▸ Work required
Retype each entry below exactly as it stands.

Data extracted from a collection
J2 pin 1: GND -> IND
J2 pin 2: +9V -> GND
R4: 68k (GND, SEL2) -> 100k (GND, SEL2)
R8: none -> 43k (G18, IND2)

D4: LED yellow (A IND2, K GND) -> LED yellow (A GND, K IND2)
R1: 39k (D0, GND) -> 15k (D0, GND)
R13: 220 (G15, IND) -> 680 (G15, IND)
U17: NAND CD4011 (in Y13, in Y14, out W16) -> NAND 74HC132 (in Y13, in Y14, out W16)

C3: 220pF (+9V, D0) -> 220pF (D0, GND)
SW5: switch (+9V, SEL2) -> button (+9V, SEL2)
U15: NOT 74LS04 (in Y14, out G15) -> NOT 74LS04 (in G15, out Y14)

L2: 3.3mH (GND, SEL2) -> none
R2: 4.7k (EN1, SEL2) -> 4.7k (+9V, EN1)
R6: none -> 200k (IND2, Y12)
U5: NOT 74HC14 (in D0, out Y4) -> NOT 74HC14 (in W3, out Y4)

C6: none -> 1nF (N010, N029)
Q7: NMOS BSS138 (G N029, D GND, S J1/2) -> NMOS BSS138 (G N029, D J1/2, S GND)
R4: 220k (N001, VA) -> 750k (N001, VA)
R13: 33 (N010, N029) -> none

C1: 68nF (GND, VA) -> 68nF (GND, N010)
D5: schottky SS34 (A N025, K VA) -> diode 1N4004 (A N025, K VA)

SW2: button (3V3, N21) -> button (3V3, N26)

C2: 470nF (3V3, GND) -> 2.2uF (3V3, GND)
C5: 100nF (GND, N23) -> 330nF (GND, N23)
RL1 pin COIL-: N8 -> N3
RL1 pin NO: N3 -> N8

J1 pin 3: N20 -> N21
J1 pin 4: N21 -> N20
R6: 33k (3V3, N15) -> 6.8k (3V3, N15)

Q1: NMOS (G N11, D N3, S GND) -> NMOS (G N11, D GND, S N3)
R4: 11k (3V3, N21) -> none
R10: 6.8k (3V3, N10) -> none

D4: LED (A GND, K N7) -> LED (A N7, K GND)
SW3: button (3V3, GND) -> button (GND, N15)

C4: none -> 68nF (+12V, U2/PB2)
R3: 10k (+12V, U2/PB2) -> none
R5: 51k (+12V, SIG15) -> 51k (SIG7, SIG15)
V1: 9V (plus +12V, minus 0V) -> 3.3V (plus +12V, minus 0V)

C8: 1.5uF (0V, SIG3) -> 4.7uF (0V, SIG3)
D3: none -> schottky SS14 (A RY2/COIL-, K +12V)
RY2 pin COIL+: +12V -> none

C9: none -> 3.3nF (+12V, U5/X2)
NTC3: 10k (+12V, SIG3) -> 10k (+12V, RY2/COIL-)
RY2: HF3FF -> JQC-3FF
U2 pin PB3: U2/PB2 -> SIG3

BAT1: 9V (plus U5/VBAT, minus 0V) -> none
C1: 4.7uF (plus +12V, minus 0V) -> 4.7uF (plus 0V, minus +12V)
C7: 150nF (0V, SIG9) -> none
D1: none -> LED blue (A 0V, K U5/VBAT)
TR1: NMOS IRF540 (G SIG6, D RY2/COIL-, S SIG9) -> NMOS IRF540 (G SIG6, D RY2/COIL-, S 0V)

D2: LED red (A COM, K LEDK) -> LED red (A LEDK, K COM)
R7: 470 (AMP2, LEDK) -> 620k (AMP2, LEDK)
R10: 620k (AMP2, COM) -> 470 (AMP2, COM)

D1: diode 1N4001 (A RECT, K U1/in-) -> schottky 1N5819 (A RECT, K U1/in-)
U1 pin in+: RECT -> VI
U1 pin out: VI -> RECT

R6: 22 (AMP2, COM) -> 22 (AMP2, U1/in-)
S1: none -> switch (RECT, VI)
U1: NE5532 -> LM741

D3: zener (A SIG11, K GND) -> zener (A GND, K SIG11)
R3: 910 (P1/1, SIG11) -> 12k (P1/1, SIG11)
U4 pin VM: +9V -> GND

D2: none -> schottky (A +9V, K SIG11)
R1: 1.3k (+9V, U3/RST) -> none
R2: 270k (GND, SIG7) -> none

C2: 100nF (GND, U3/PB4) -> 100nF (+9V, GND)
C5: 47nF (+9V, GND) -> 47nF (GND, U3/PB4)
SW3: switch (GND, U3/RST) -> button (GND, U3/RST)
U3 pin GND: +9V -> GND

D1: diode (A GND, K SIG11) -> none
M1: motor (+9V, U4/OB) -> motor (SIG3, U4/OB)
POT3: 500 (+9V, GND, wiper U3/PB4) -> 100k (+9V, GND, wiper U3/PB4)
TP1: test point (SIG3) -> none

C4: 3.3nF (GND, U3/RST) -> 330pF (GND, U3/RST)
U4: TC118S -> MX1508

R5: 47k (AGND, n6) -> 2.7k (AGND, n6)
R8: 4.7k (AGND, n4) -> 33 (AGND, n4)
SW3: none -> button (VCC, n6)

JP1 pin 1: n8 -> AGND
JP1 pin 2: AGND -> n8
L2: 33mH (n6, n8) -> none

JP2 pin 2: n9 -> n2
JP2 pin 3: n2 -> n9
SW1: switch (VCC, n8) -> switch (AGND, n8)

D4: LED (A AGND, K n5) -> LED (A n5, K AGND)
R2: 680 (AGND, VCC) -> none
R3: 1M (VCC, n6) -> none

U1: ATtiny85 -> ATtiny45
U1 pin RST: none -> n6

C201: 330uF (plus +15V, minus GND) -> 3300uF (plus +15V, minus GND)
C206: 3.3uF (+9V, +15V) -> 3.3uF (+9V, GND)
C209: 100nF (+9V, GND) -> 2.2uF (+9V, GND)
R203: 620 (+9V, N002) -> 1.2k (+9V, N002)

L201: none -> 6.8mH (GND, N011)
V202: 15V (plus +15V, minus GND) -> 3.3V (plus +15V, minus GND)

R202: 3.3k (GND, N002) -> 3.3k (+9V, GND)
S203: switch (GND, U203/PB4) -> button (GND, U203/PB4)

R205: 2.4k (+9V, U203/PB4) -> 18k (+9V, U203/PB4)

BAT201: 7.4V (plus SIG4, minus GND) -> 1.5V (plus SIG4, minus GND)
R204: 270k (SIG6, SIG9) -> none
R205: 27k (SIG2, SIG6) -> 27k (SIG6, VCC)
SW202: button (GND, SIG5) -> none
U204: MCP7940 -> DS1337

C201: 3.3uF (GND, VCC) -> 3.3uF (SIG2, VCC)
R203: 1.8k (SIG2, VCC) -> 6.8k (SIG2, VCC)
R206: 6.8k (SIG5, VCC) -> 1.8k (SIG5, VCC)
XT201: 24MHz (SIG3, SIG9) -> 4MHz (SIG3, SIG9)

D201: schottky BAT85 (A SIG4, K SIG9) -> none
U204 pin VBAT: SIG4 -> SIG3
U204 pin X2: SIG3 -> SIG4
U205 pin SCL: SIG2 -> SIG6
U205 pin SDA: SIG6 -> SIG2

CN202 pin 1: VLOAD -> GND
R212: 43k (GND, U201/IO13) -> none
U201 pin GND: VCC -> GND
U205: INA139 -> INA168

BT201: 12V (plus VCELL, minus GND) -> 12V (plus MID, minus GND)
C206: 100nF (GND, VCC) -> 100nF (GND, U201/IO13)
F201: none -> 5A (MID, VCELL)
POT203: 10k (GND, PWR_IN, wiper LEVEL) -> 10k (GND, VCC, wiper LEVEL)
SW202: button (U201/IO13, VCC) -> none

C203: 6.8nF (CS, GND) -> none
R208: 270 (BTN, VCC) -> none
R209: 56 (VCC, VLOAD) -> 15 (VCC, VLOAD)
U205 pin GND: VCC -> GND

▸ Result of this exercise
J2 pin 1: GND -> IND
J2 pin 2: +9V -> GND
R4: 68k (GND, SEL2) -> 100k (GND, SEL2)
R8: none -> 43k (G18, IND2)

D4: LED yellow (A IND2, K GND) -> LED yellow (A GND, K IND2)
R1: 39k (D0, GND) -> 15k (D0, GND)
R13: 220 (G15, IND) -> 680 (G15, IND)
U17: NAND CD4011 (in Y13, in Y14, out W16) -> NAND 74HC132 (in Y13, in Y14, out W16)

C3: 220pF (+9V, D0) -> 220pF (D0, GND)
SW5: switch (+9V, SEL2) -> button (+9V, SEL2)
U15: NOT 74LS04 (in Y14, out G15) -> NOT 74LS04 (in G15, out Y14)

L2: 3.3mH (GND, SEL2) -> none
R2: 4.7k (EN1, SEL2) -> 4.7k (+9V, EN1)
R6: none -> 200k (IND2, Y12)
U5: NOT 74HC14 (in D0, out Y4) -> NOT 74HC14 (in W3, out Y4)

C6: none -> 1nF (N010, N029)
Q7: NMOS BSS138 (G N029, D GND, S J1/2) -> NMOS BSS138 (G N029, D J1/2, S GND)
R4: 220k (N001, VA) -> 750k (N001, VA)
R13: 33 (N010, N029) -> none

C1: 68nF (GND, VA) -> 68nF (GND, N010)
D5: schottky SS34 (A N025, K VA) -> diode 1N4004 (A N025, K VA)

SW2: button (3V3, N21) -> button (3V3, N26)

C2: 470nF (3V3, GND) -> 2.2uF (3V3, GND)
C5: 100nF (GND, N23) -> 330nF (GND, N23)
RL1 pin COIL-: N8 -> N3
RL1 pin NO: N3 -> N8

J1 pin 3: N20 -> N21
J1 pin 4: N21 -> N20
R6: 33k (3V3, N15) -> 6.8k (3V3, N15)

Q1: NMOS (G N11, D N3, S GND) -> NMOS (G N11, D GND, S N3)
R4: 11k (3V3, N21) -> none
R10: 6.8k (3V3, N10) -> none

D4: LED (A GND, K N7) -> LED (A N7, K GND)
SW3: button (3V3, GND) -> button (GND, N15)

C4: none -> 68nF (+12V, U2/PB2)
R3: 10k (+12V, U2/PB2) -> none
R5: 51k (+12V, SIG15) -> 51k (SIG7, SIG15)
V1: 9V (plus +12V, minus 0V) -> 3.3V (plus +12V, minus 0V)

C8: 1.5uF (0V, SIG3) -> 4.7uF (0V, SIG3)
D3: none -> schottky SS14 (A RY2/COIL-, K +12V)
RY2 pin COIL+: +12V -> none

C9: none -> 3.3nF (+12V, U5/X2)
NTC3: 10k (+12V, SIG3) -> 10k (+12V, RY2/COIL-)
RY2: HF3FF -> JQC-3FF
U2 pin PB3: U2/PB2 -> SIG3

BAT1: 9V (plus U5/VBAT, minus 0V) -> none
C1: 4.7uF (plus +12V, minus 0V) -> 4.7uF (plus 0V, minus +12V)
C7: 150nF (0V, SIG9) -> none
D1: none -> LED blue (A 0V, K U5/VBAT)
TR1: NMOS IRF540 (G SIG6, D RY2/COIL-, S SIG9) -> NMOS IRF540 (G SIG6, D RY2/COIL-, S 0V)

D2: LED red (A COM, K LEDK) -> LED red (A LEDK, K COM)
R7: 470 (AMP2, LEDK) -> 620k (AMP2, LEDK)
R10: 620k (AMP2, COM) -> 470 (AMP2, COM)

D1: diode 1N4001 (A RECT, K U1/in-) -> schottky 1N5819 (A RECT, K U1/in-)
U1 pin in+: RECT -> VI
U1 pin out: VI -> RECT

R6: 22 (AMP2, COM) -> 22 (AMP2, U1/in-)
S1: none -> switch (RECT, VI)
U1: NE5532 -> LM741

D3: zener (A SIG11, K GND) -> zener (A GND, K SIG11)
R3: 910 (P1/1, SIG11) -> 12k (P1/1, SIG11)
U4 pin VM: +9V -> GND

D2: none -> schottky (A +9V, K SIG11)
R1: 1.3k (+9V, U3/RST) -> none
R2: 270k (GND, SIG7) -> none

C2: 100nF (GND, U3/PB4) -> 100nF (+9V, GND)
C5: 47nF (+9V, GND) -> 47nF (GND, U3/PB4)
SW3: switch (GND, U3/RST) -> button (GND, U3/RST)
U3 pin GND: +9V -> GND

D1: diode (A GND, K SIG11) -> none
M1: motor (+9V, U4/OB) -> motor (SIG3, U4/OB)
POT3: 500 (+9V, GND, wiper U3/PB4) -> 100k (+9V, GND, wiper U3/PB4)
TP1: test point (SIG3) -> none

C4: 3.3nF (GND, U3/RST) -> 330pF (GND, U3/RST)
U4: TC118S -> MX1508

R5: 47k (AGND, n6) -> 2.7k (AGND, n6)
R8: 4.7k (AGND, n4) -> 33 (AGND, n4)
SW3: none -> button (VCC, n6)

JP1 pin 1: n8 -> AGND
JP1 pin 2: AGND -> n8
L2: 33mH (n6, n8) -> none

JP2 pin 2: n9 -> n2
JP2 pin 3: n2 -> n9
SW1: switch (VCC, n8) -> switch (AGND, n8)

D4: LED (A AGND, K n5) -> LED (A n5, K AGND)
R2: 680 (AGND, VCC) -> none
R3: 1M (VCC, n6) -> none

U1: ATtiny85 -> ATtiny45
U1 pin RST: none -> n6

C201: 330uF (plus +15V, minus GND) -> 3300uF (plus +15V, minus GND)
C206: 3.3uF (+9V, +15V) -> 3.3uF (+9V, GND)
C209: 100nF (+9V, GND) -> 2.2uF (+9V, GND)
R203: 620 (+9V, N002) -> 1.2k (+9V, N002)

L201: none -> 6.8mH (GND, N011)
V202: 15V (plus +15V, minus GND) -> 3.3V (plus +15V, minus GND)

R202: 3.3k (GND, N002) -> 3.3k (+9V, GND)
S203: switch (GND, U203/PB4) -> button (GND, U203/PB4)

R205: 2.4k (+9V, U203/PB4) -> 18k (+9V, U203/PB4)

BAT201: 7.4V (plus SIG4, minus GND) -> 1.5V (plus SIG4, minus GND)
R204: 270k (SIG6, SIG9) -> none
R205: 27k (SIG2, SIG6) -> 27k (SIG6, VCC)
SW202: button (GND, SIG5) -> none
U204: MCP7940 -> DS1337

C201: 3.3uF (GND, VCC) -> 3.3uF (SIG2, VCC)
R203: 1.8k (SIG2, VCC) -> 6.8k (SIG2, VCC)
R206: 6.8k (SIG5, VCC) -> 1.8k (SIG5, VCC)
XT201: 24MHz (SIG3, SIG9) -> 4MHz (SIG3, SIG9)

D201: schottky BAT85 (A SIG4, K SIG9) -> none
U204 pin VBAT: SIG4 -> SIG3
U204 pin X2: SIG3 -> SIG4
U205 pin SCL: SIG2 -> SIG6
U205 pin SDA: SIG6 -> SIG2

CN202 pin 1: VLOAD -> GND
R212: 43k (GND, U201/IO13) -> none
U201 pin GND: VCC -> GND
U205: INA139 -> INA168

BT201: 12V (plus VCELL, minus GND) -> 12V (plus MID, minus GND)
C206: 100nF (GND, VCC) -> 100nF (GND, U201/IO13)
F201: none -> 5A (MID, VCELL)
POT203: 10k (GND, PWR_IN, wiper LEVEL) -> 10k (GND, VCC, wiper LEVEL)
SW202: button (U201/IO13, VCC) -> none

C203: 6.8nF (CS, GND) -> none
R208: 270 (BTN, VCC) -> none
R209: 56 (VCC, VLOAD) -> 15 (VCC, VLOAD)
U205 pin GND: VCC -> GND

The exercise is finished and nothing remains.